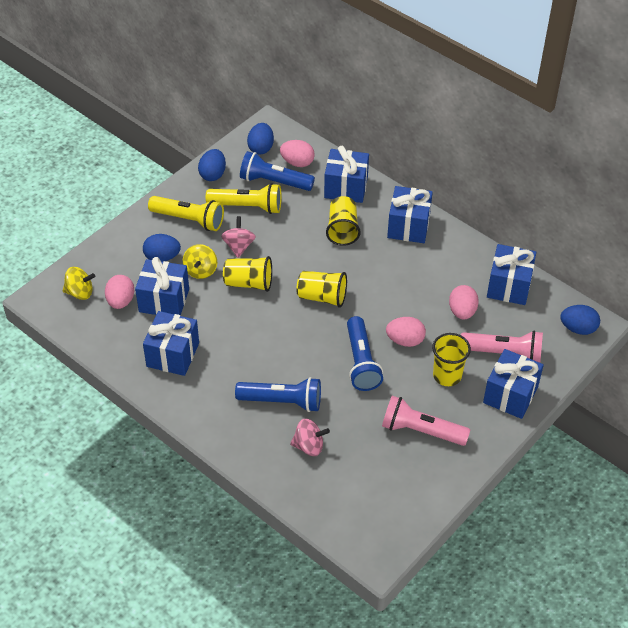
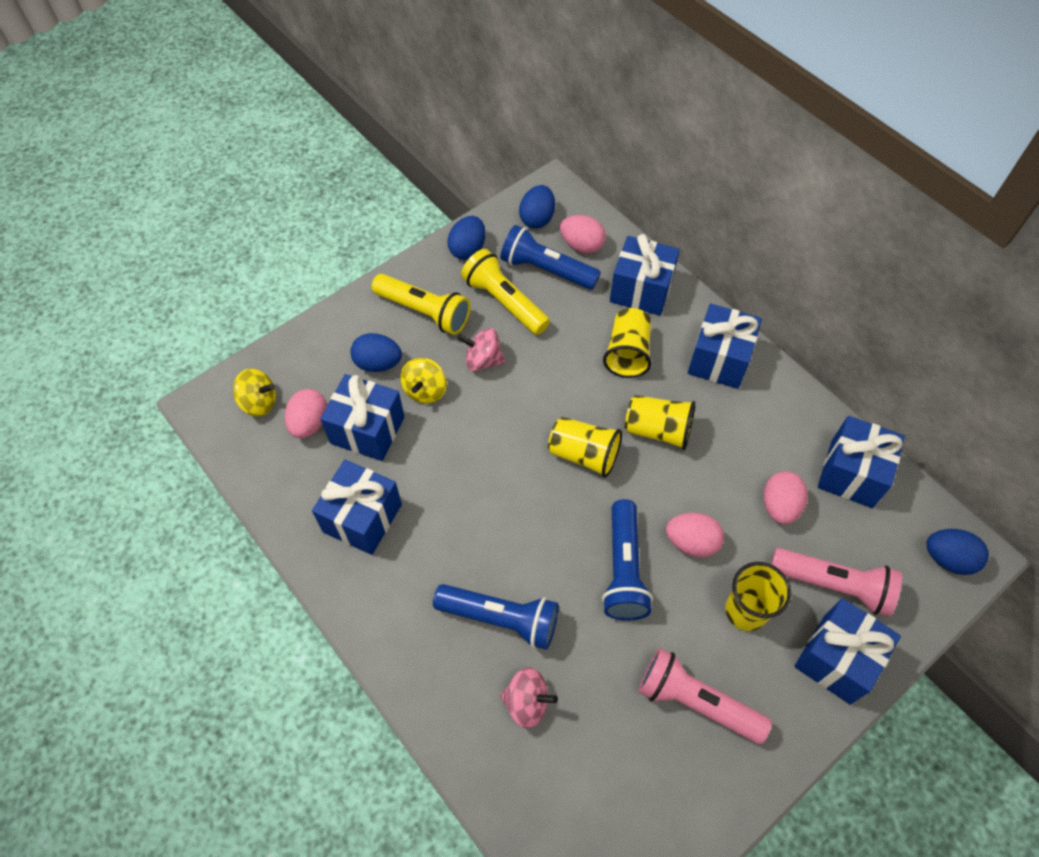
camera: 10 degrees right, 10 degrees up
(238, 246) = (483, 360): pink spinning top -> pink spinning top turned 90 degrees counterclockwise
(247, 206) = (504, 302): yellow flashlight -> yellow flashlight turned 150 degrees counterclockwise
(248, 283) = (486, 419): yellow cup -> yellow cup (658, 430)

* * *

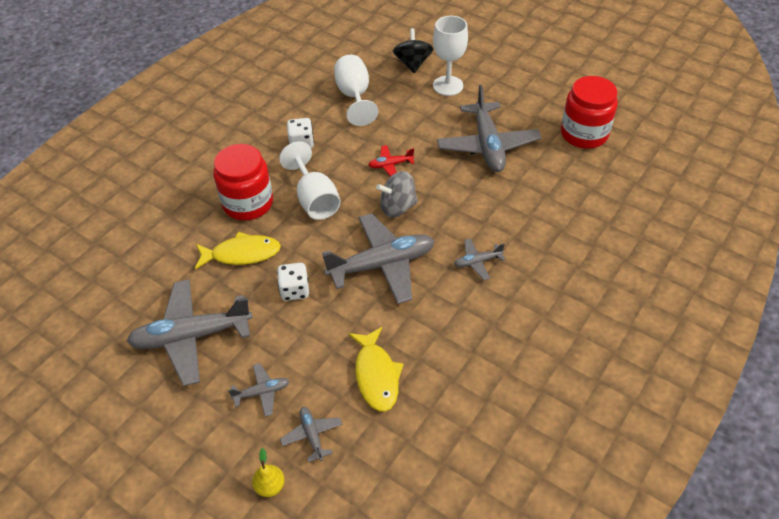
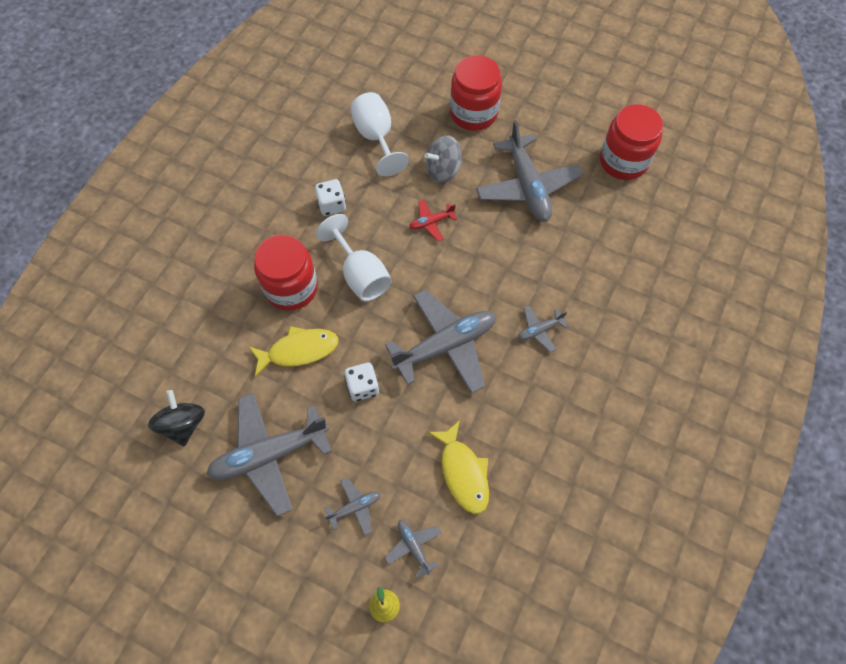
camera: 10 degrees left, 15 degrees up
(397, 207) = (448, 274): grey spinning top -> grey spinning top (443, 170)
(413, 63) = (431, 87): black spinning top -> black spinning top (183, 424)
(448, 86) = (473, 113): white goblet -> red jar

Problem to solve ▸
Output the lines above exactly, but only those between the line holding "camera: 10 degrees right, 10 degrees up" and the line holding "(248, 283) = (486, 419): yellow", inclusive.

Exercise result ▸
camera: 10 degrees right, 10 degrees up
(238, 246) = (483, 360): pink spinning top -> pink spinning top turned 90 degrees counterclockwise
(247, 206) = (504, 302): yellow flashlight -> yellow flashlight turned 150 degrees counterclockwise
(248, 283) = (486, 419): yellow cup -> yellow cup (658, 430)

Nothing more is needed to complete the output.